Below is a block of entries; repeat exactly the lines starting at the line that contains "R203: none -> 8.2k (GND, n6)" and ending at the line that contains "U202: NOR 74LS02", both included.

• Records drawn from a dataset
━━━━━━━━━━━━━━━━━━━━

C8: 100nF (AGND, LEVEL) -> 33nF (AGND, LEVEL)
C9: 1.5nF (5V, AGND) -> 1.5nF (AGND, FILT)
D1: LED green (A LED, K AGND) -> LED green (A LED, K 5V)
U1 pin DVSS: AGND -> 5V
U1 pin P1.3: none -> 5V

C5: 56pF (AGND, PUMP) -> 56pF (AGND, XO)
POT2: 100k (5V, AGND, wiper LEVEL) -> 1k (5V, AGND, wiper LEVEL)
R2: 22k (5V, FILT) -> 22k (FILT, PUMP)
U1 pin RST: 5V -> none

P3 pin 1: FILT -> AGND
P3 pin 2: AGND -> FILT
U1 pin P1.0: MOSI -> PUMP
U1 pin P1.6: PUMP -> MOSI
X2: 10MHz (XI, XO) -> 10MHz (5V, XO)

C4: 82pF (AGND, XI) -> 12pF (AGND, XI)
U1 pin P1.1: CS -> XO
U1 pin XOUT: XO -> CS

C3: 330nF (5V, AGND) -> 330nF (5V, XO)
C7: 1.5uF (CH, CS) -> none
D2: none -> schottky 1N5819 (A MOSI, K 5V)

━━━━━━━━━━━━━━━━━━━━

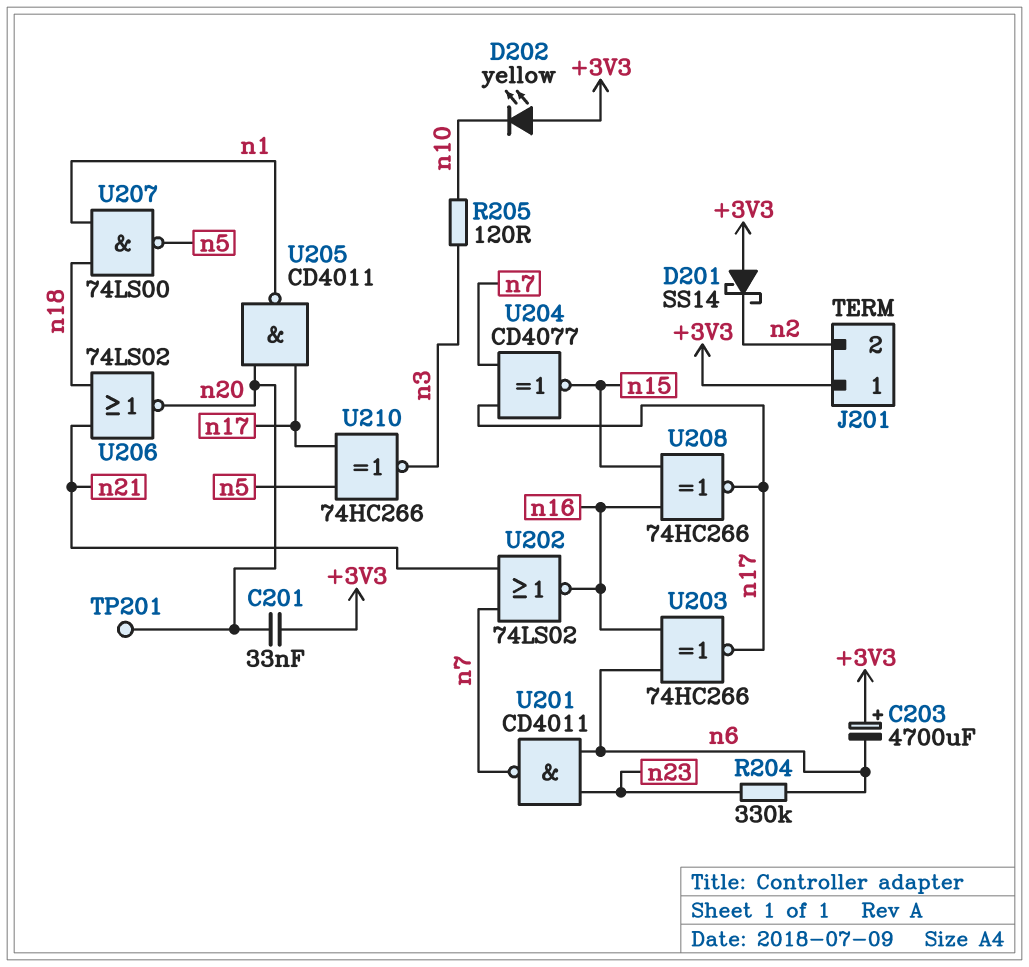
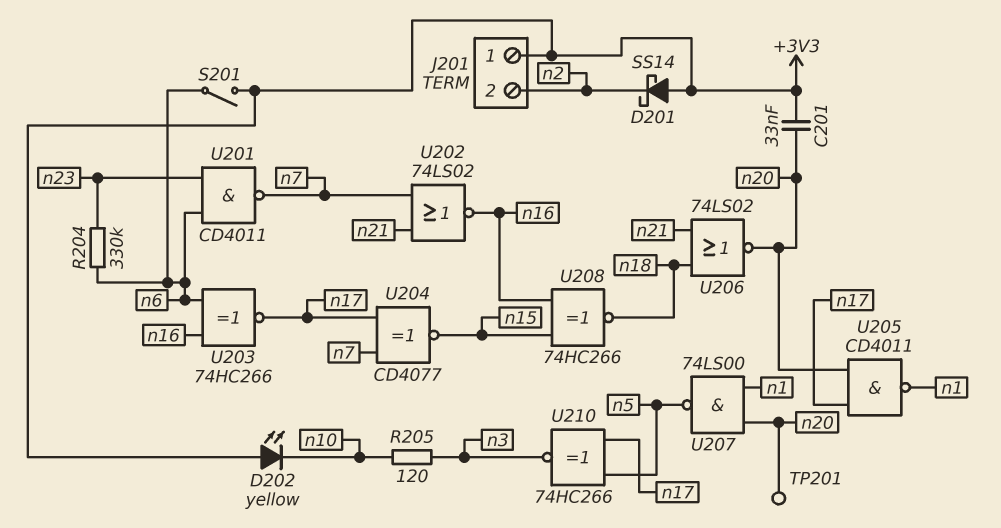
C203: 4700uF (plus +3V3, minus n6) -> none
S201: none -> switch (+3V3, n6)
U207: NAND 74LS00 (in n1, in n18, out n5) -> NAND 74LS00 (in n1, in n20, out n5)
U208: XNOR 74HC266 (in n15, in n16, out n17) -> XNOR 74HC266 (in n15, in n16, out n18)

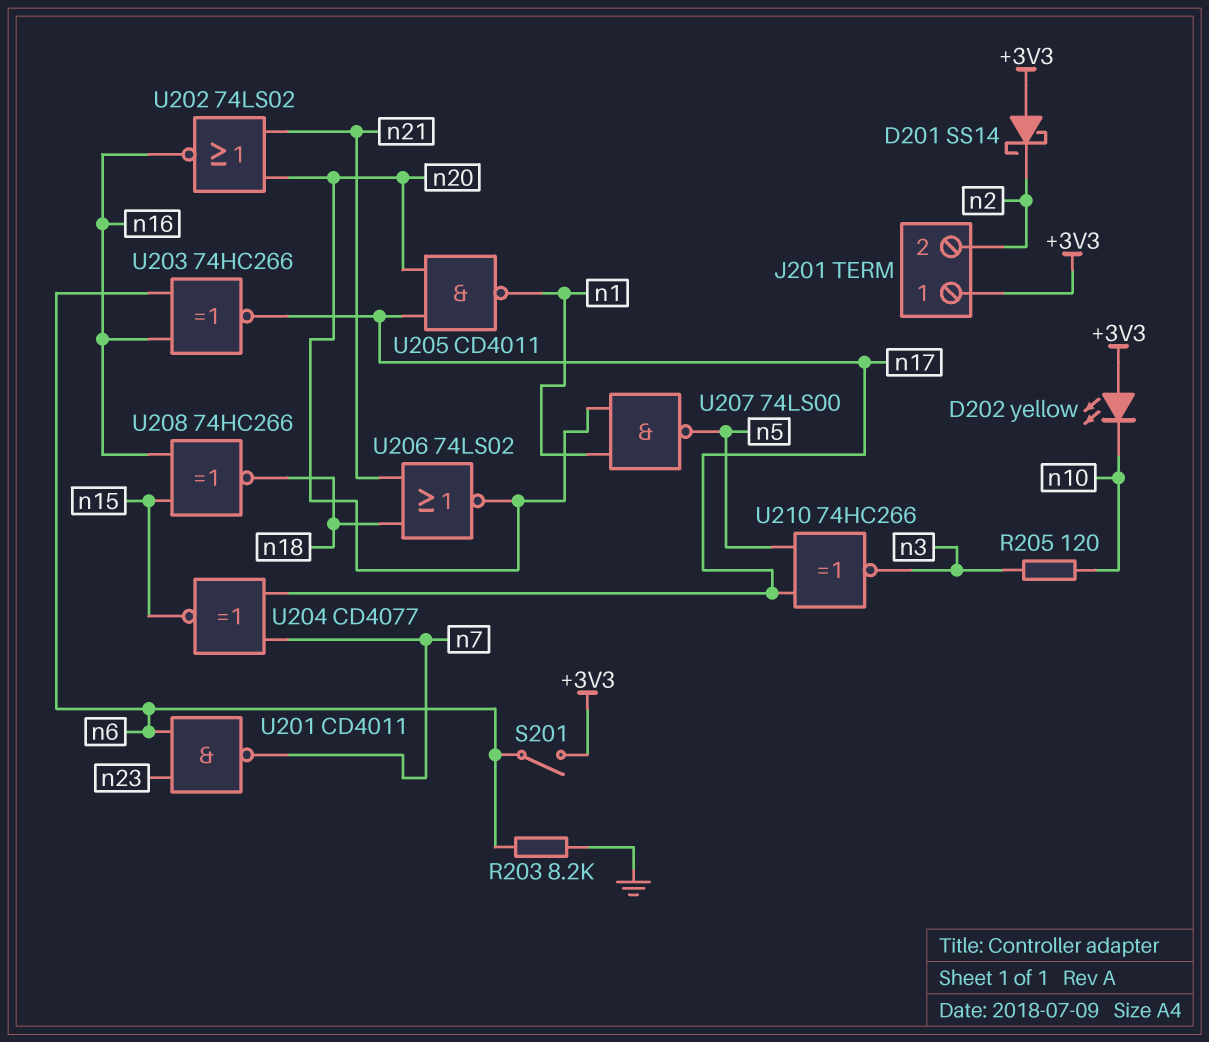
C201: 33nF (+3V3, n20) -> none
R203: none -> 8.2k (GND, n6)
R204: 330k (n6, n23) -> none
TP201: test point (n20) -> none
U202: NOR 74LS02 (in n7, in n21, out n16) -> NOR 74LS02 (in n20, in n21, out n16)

━━━━━━━━━━━━━━━━━━━━

• THE COMPLETED TASK
R203: none -> 8.2k (GND, n6)
R204: 330k (n6, n23) -> none
TP201: test point (n20) -> none
U202: NOR 74LS02 (in n7, in n21, out n16) -> NOR 74LS02 (in n20, in n21, out n16)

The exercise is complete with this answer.